DATA SHOWN Block Start
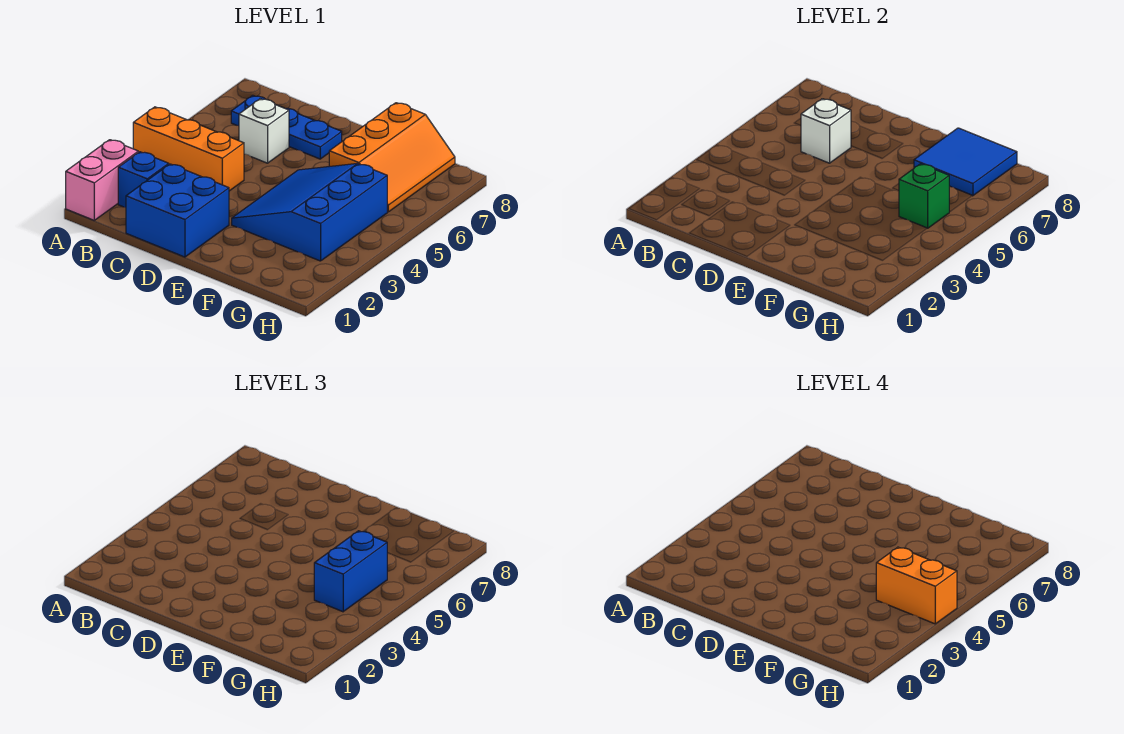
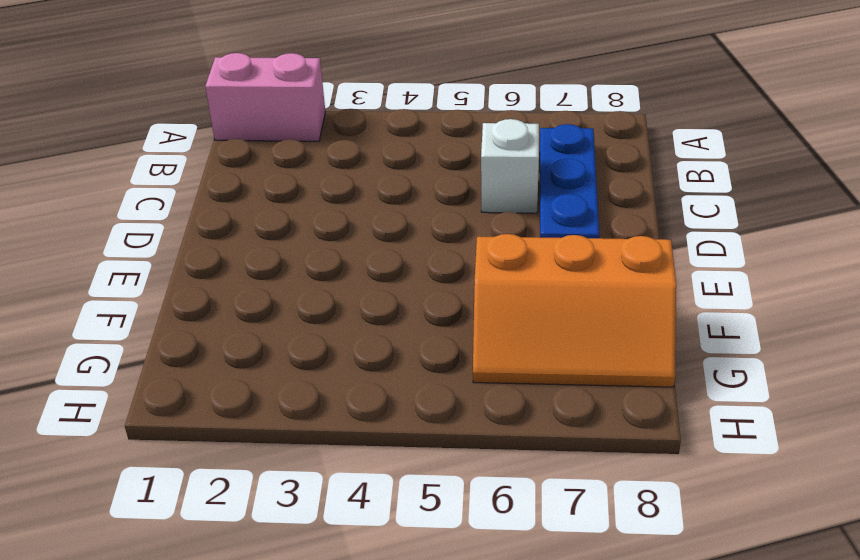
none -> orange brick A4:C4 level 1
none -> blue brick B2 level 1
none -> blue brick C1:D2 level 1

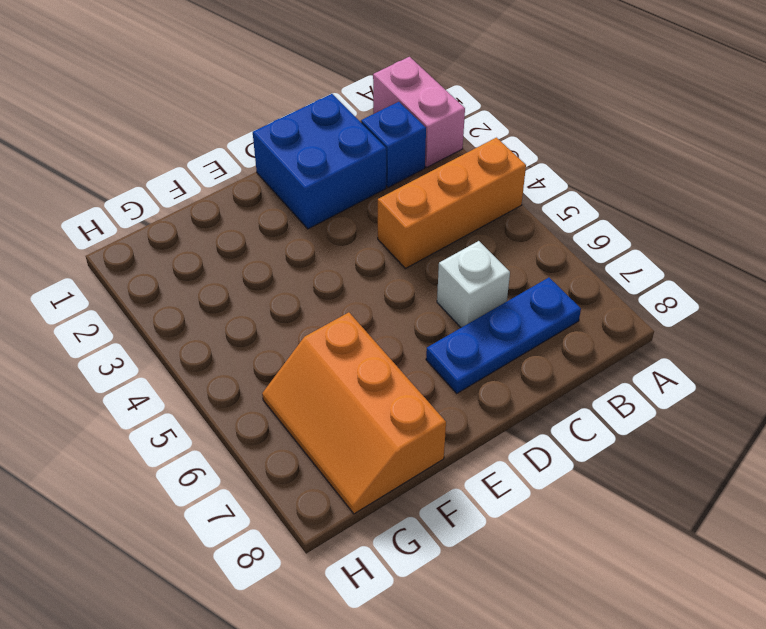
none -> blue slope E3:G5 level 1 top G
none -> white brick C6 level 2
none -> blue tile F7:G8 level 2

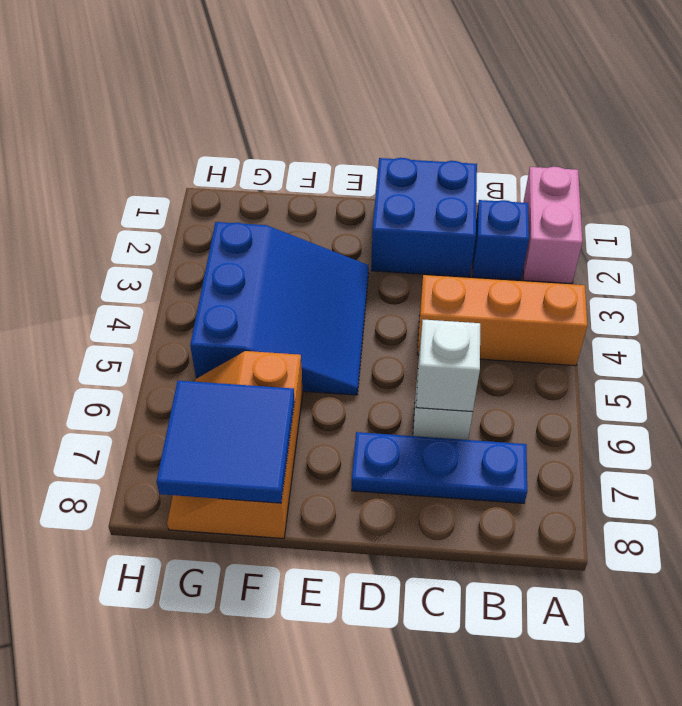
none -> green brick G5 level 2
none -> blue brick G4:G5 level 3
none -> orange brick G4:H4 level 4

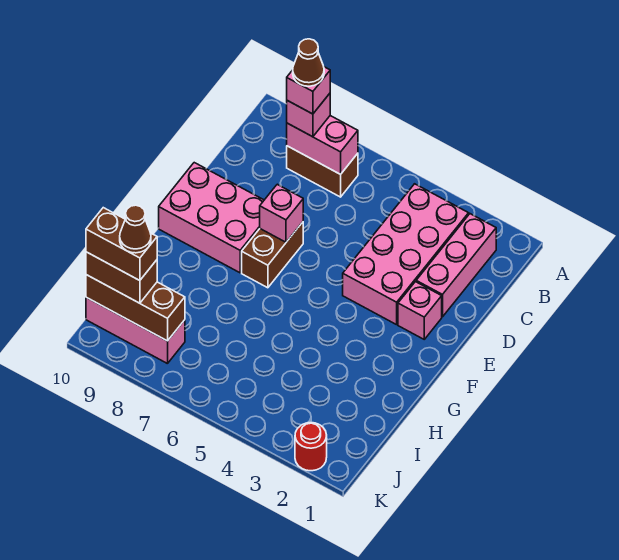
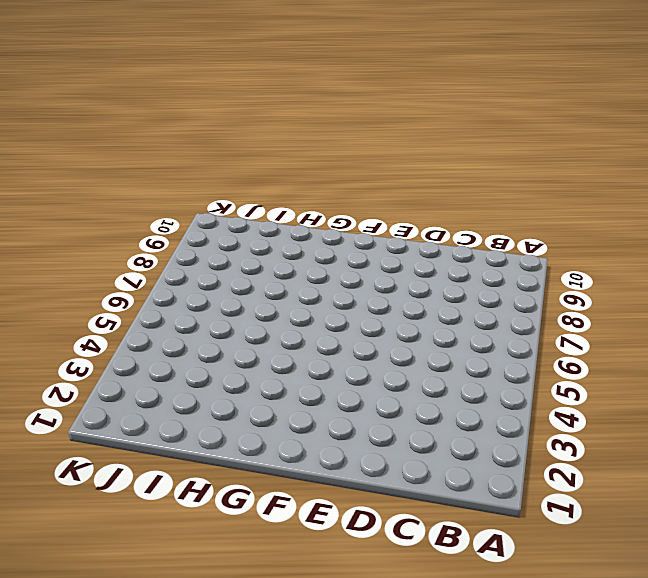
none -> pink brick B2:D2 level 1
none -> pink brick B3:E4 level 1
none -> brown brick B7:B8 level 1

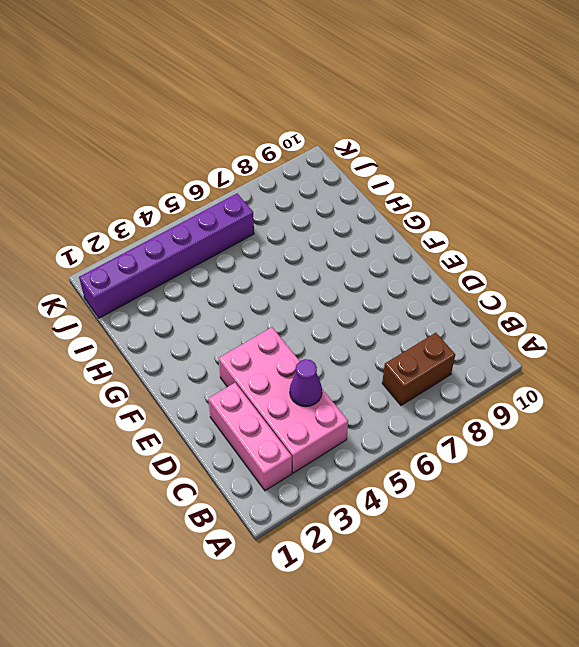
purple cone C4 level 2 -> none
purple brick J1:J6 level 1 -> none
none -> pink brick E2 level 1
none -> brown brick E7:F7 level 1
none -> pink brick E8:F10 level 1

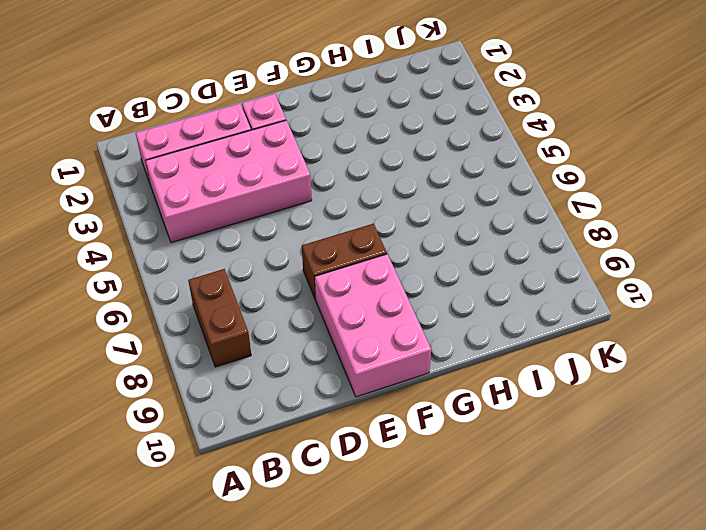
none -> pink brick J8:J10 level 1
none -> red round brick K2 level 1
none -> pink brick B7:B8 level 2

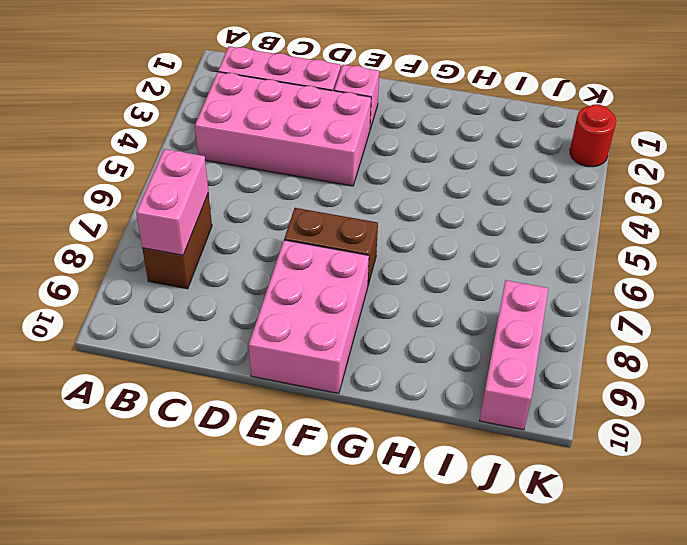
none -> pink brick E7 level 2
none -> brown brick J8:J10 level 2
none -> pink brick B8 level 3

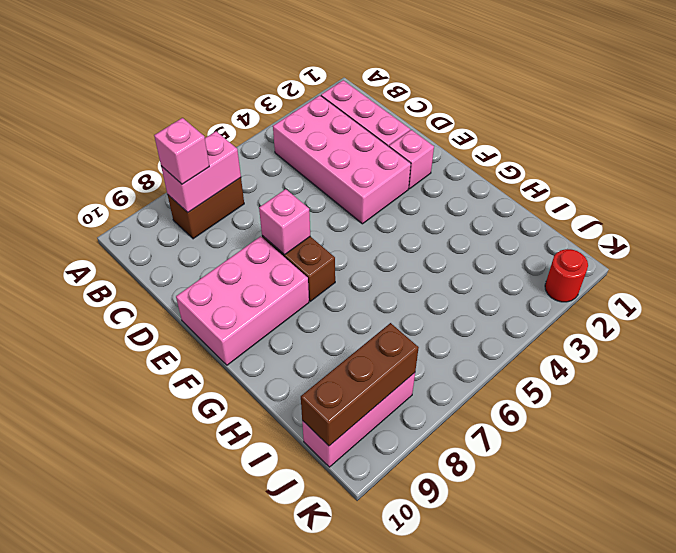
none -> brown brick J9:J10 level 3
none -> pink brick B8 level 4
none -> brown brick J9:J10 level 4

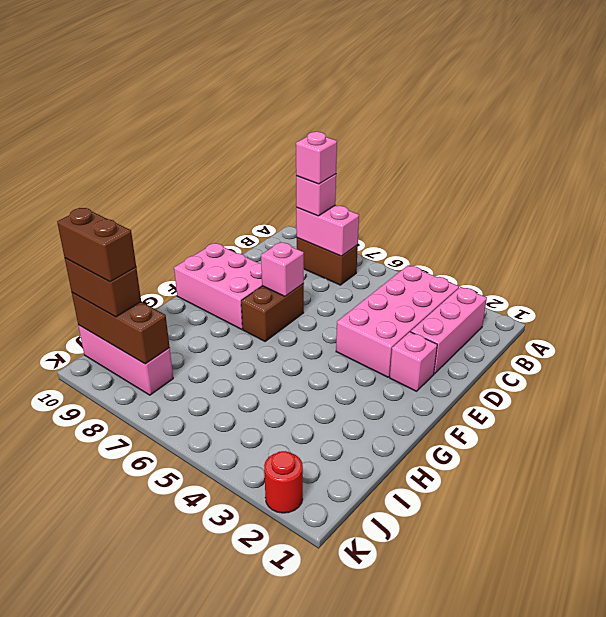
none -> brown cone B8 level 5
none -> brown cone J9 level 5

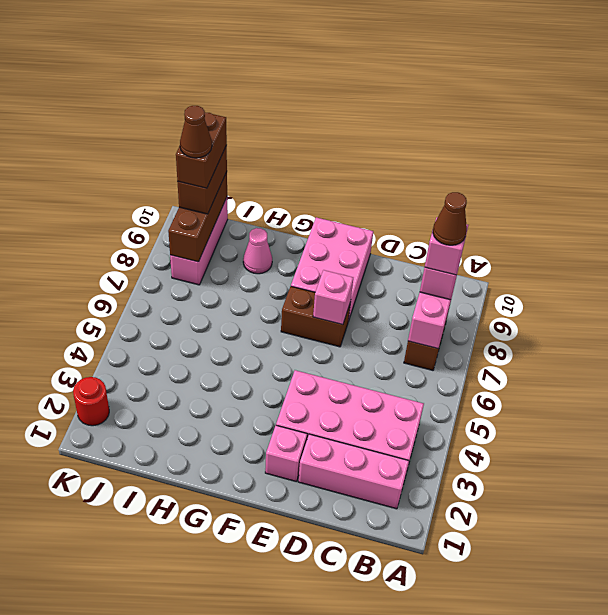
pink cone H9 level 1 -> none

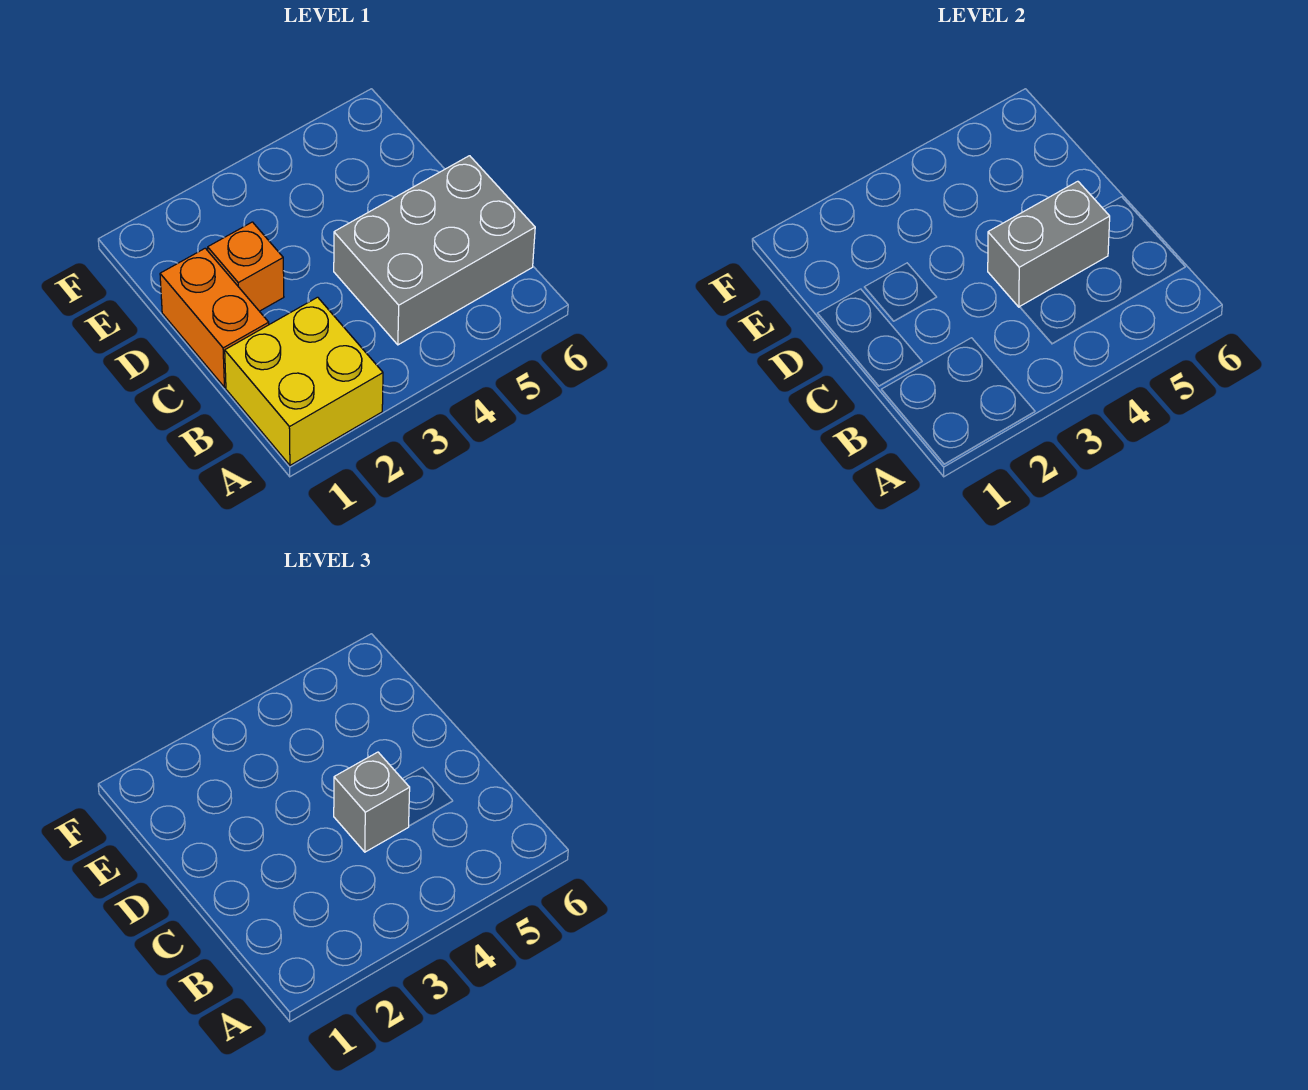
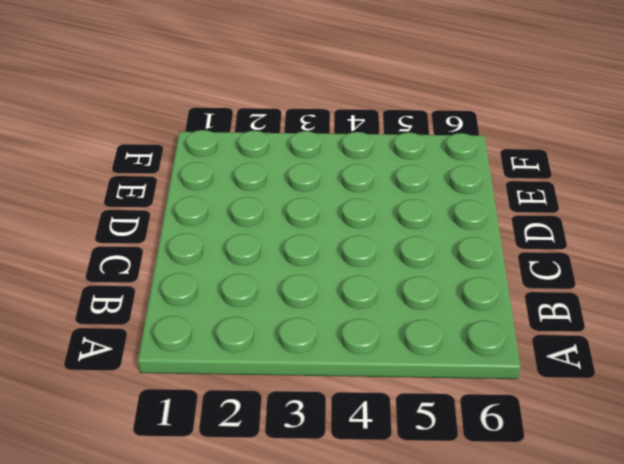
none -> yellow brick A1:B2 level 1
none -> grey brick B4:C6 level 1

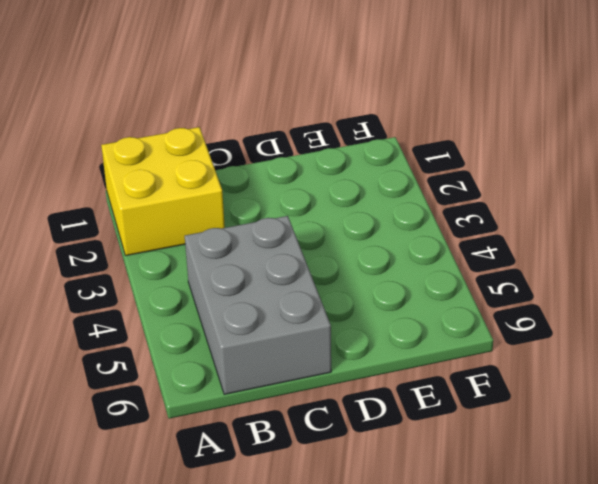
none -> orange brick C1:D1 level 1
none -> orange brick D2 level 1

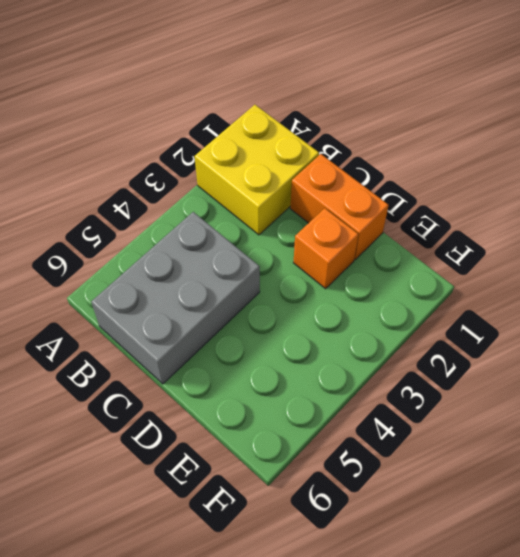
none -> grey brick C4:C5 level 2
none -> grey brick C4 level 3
DATA SHOWN Block End
> _WORK REQUIRED_: Reproduce each line of the records exactly and exclude any images.

> _RESULT OF THE TASK_:
none -> orange brick A4:C4 level 1
none -> blue brick B2 level 1
none -> blue brick C1:D2 level 1

none -> blue slope E3:G5 level 1 top G
none -> white brick C6 level 2
none -> blue tile F7:G8 level 2

none -> green brick G5 level 2
none -> blue brick G4:G5 level 3
none -> orange brick G4:H4 level 4

none -> pink brick B2:D2 level 1
none -> pink brick B3:E4 level 1
none -> brown brick B7:B8 level 1

purple cone C4 level 2 -> none
purple brick J1:J6 level 1 -> none
none -> pink brick E2 level 1
none -> brown brick E7:F7 level 1
none -> pink brick E8:F10 level 1

none -> pink brick J8:J10 level 1
none -> red round brick K2 level 1
none -> pink brick B7:B8 level 2

none -> pink brick E7 level 2
none -> brown brick J8:J10 level 2
none -> pink brick B8 level 3

none -> brown brick J9:J10 level 3
none -> pink brick B8 level 4
none -> brown brick J9:J10 level 4

none -> brown cone B8 level 5
none -> brown cone J9 level 5

pink cone H9 level 1 -> none

none -> yellow brick A1:B2 level 1
none -> grey brick B4:C6 level 1

none -> orange brick C1:D1 level 1
none -> orange brick D2 level 1

none -> grey brick C4:C5 level 2
none -> grey brick C4 level 3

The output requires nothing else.